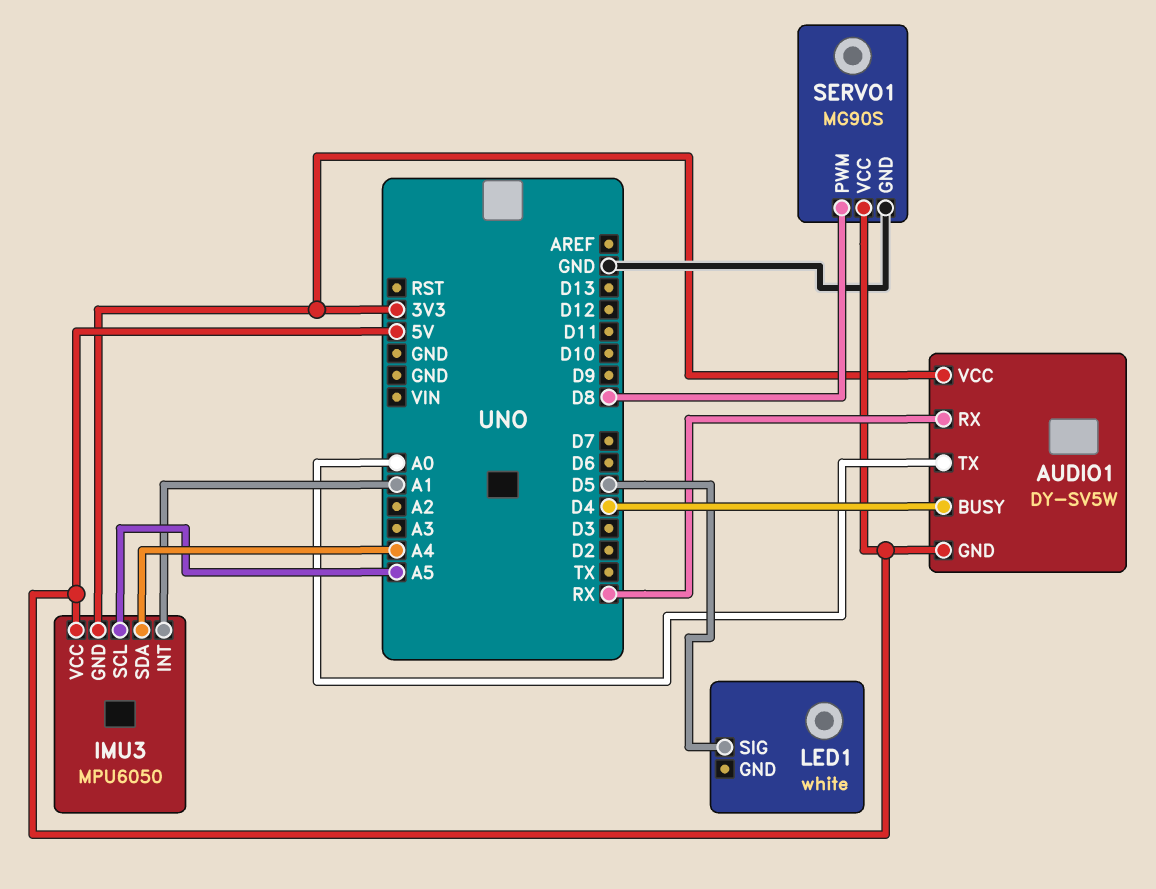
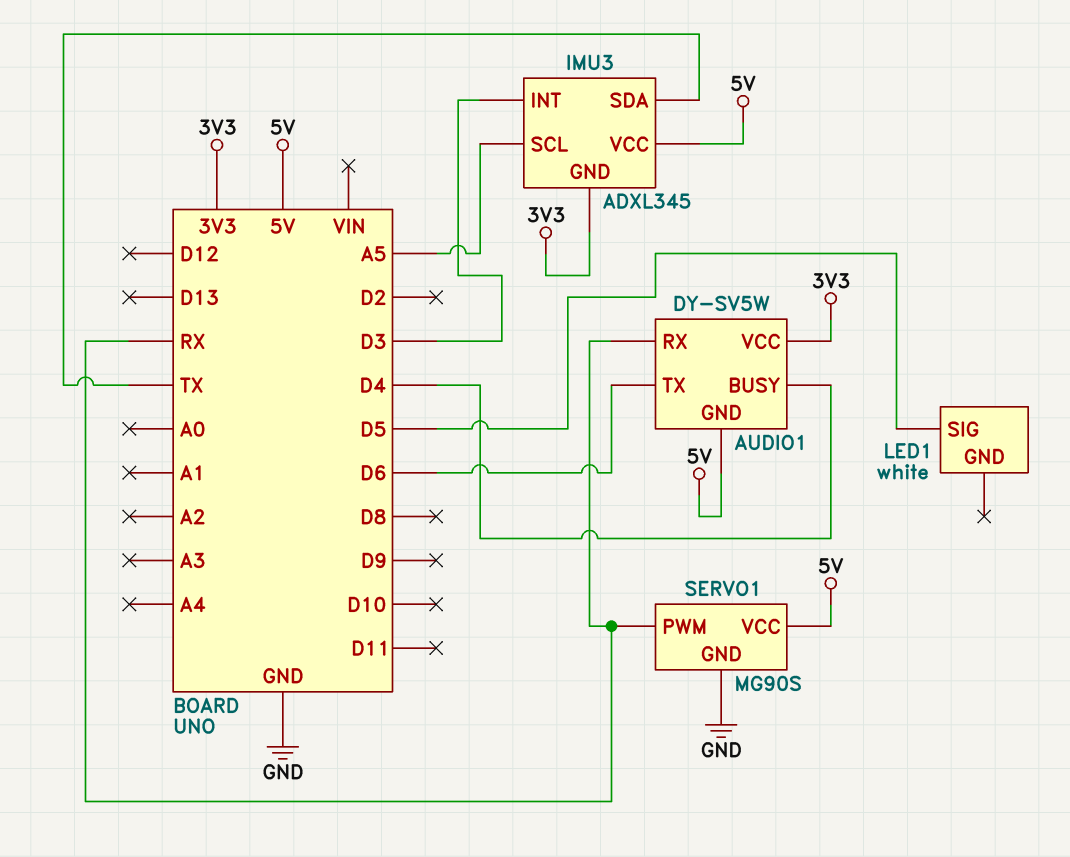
AUDIO1 pin TX: A0 -> D6
IMU3: MPU6050 -> ADXL345
IMU3 pin INT: A1 -> D3
IMU3 pin SDA: A4 -> TX
SERVO1 pin PWM: D8 -> RX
_____
Repeat the material verbatim but without any of its pictures.

AUDIO1 pin TX: A0 -> D6
IMU3: MPU6050 -> ADXL345
IMU3 pin INT: A1 -> D3
IMU3 pin SDA: A4 -> TX
SERVO1 pin PWM: D8 -> RX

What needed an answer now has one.